═════ INFORMATION GIVEN ═════

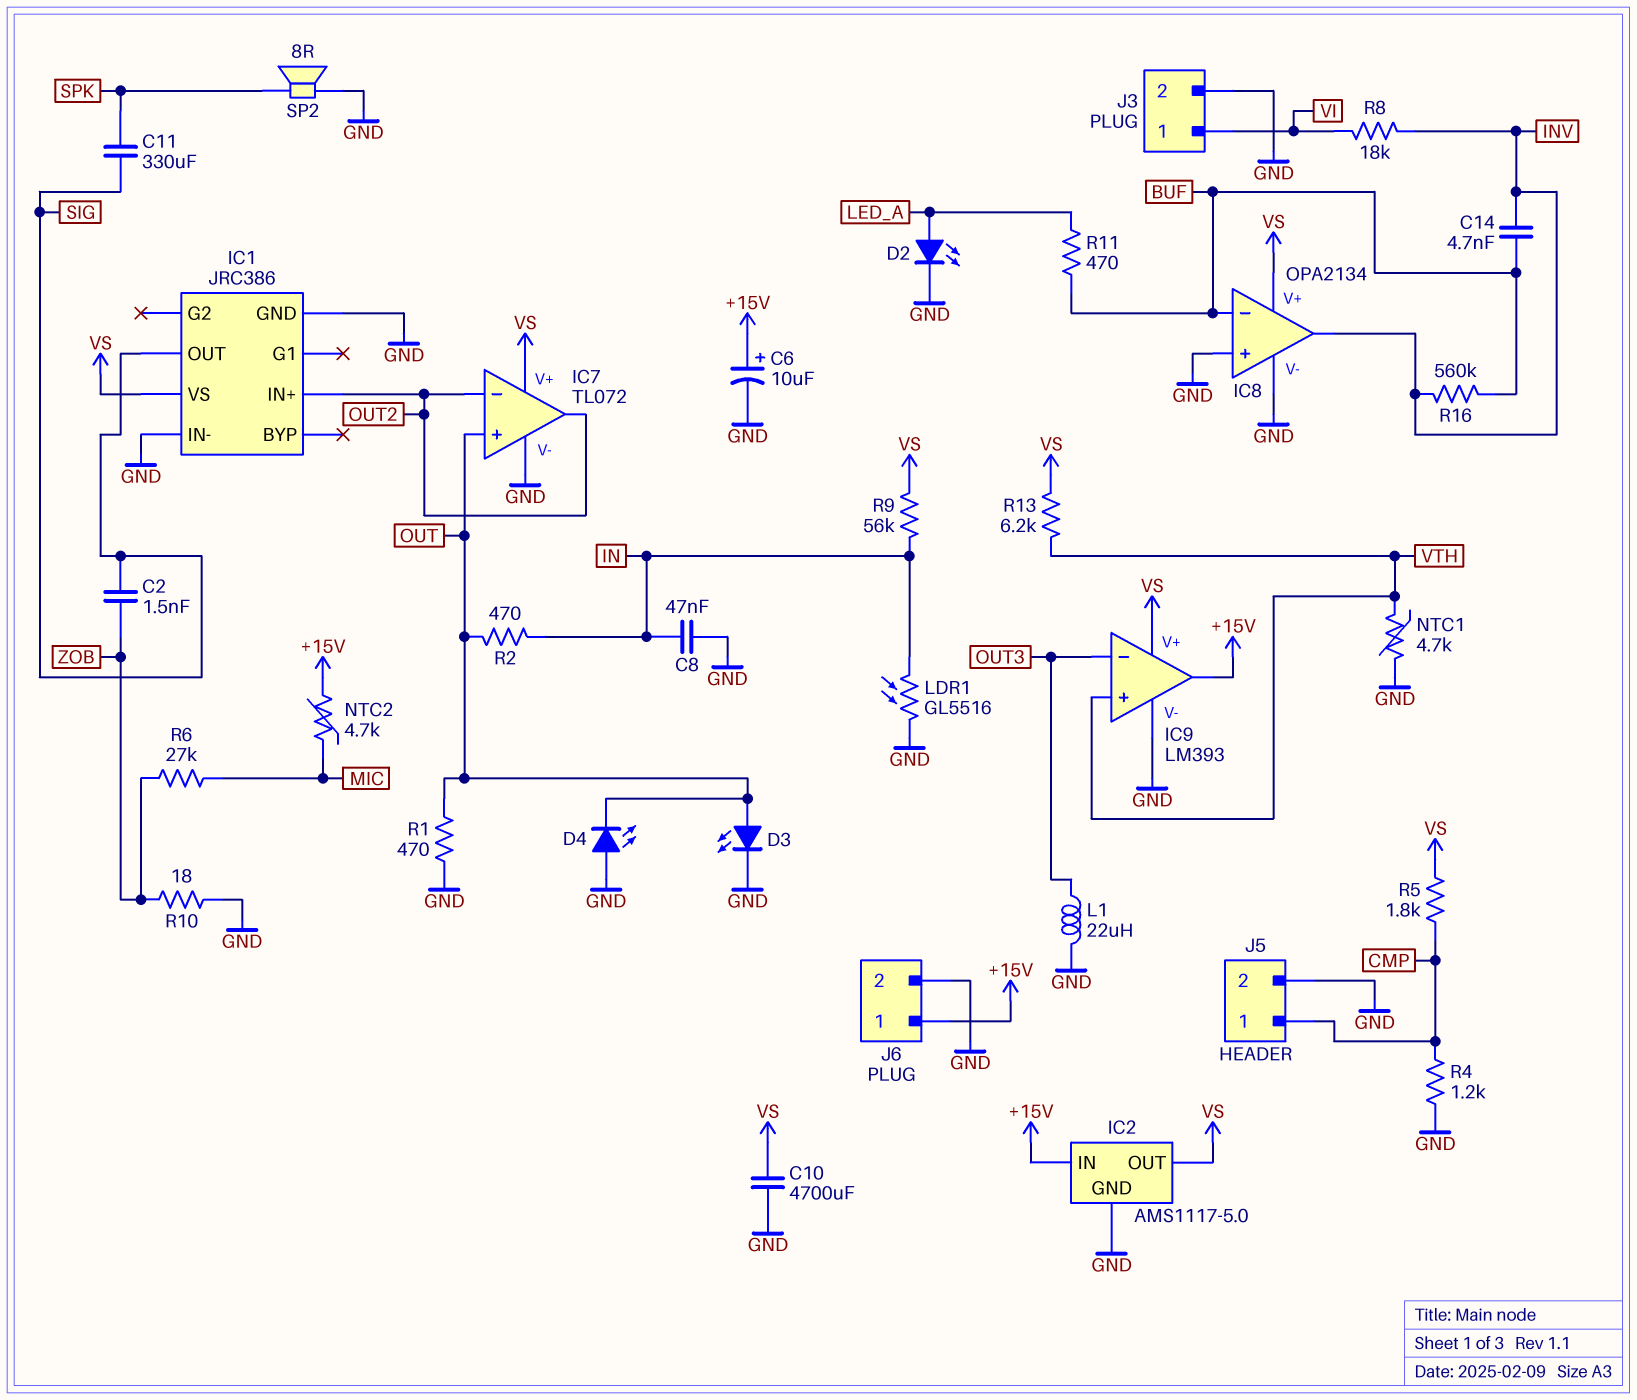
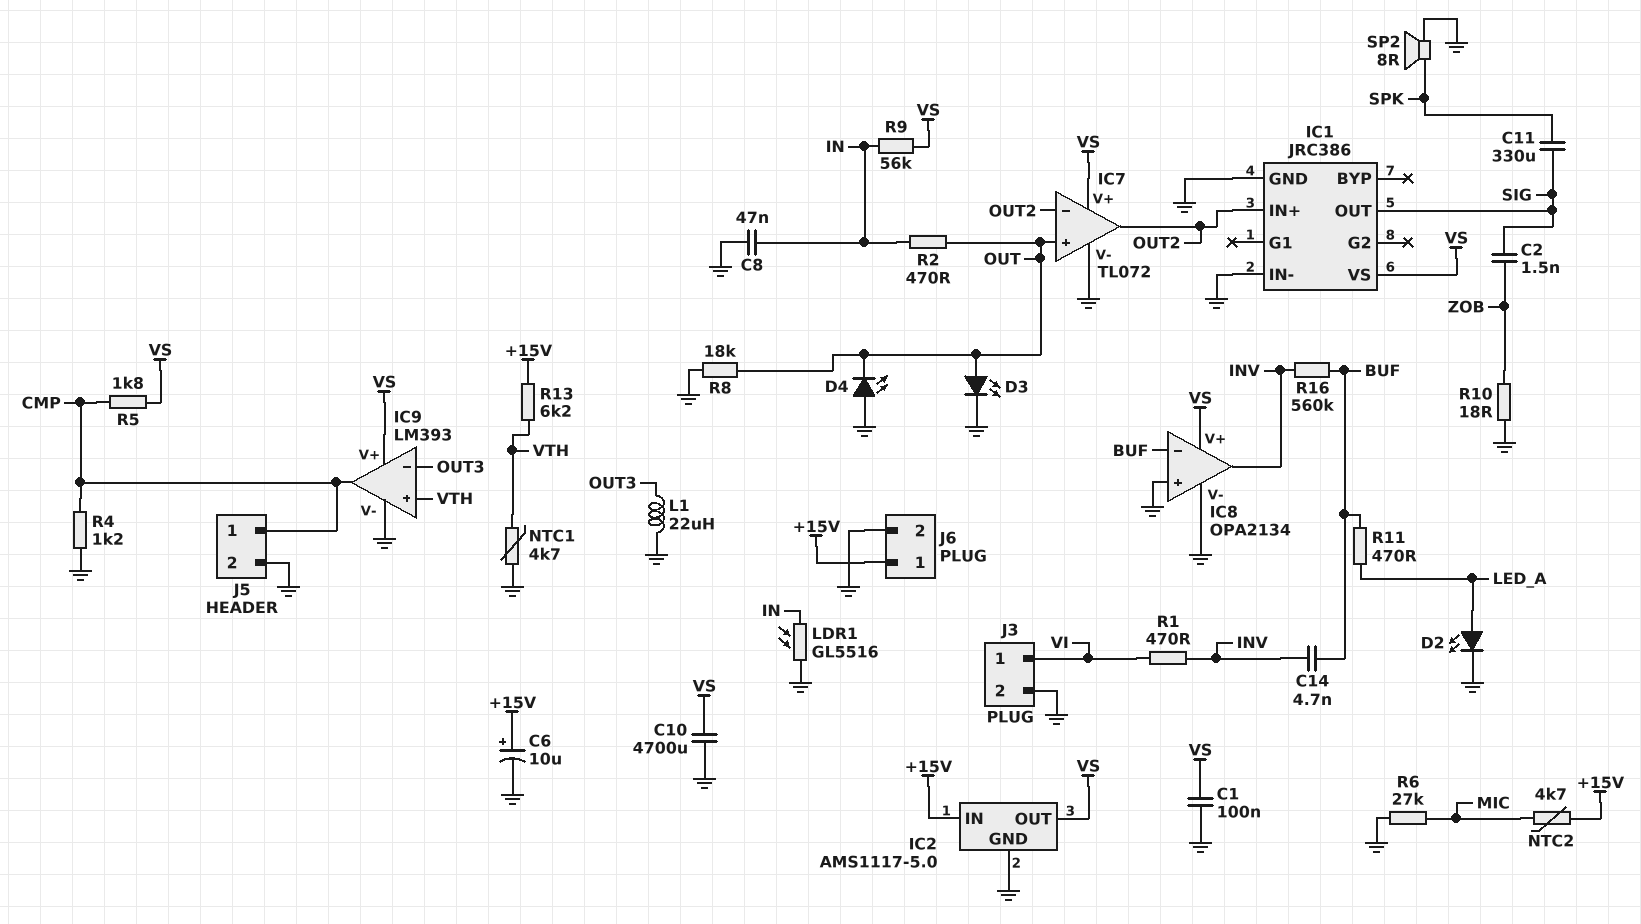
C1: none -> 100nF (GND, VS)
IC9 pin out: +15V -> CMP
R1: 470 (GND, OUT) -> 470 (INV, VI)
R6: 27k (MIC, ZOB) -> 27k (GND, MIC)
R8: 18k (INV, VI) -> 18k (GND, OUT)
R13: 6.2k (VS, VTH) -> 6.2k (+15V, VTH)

═════
═════ INFORMATION GIVEN ═════

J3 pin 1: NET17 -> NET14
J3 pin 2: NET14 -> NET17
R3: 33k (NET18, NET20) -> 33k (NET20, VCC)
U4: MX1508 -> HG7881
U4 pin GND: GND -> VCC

═════

> INSTRUCTIONS FOR THE TASK:
All that is needed is the exact run of lines above from the line containing "C1: none -> 100nF (GND, VS)" through the line containing "R13: 6.2k (VS, VTH) -> 6.2k (+15V, VTH)", both of them included.

> TASK OUTPUT:
C1: none -> 100nF (GND, VS)
IC9 pin out: +15V -> CMP
R1: 470 (GND, OUT) -> 470 (INV, VI)
R6: 27k (MIC, ZOB) -> 27k (GND, MIC)
R8: 18k (INV, VI) -> 18k (GND, OUT)
R13: 6.2k (VS, VTH) -> 6.2k (+15V, VTH)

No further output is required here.